- Problem to work on -
Rewrite the items below with "center position" changed to "midpoint" and everything else left as it is.

- Input rows -
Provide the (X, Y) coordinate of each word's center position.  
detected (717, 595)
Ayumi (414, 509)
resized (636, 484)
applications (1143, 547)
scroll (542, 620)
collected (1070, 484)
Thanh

- Worked answer -
Provide the (X, Y) coordinate of each word's midpoint.  
detected (717, 595)
Ayumi (414, 509)
resized (636, 484)
applications (1143, 547)
scroll (542, 620)
collected (1070, 484)
Thanh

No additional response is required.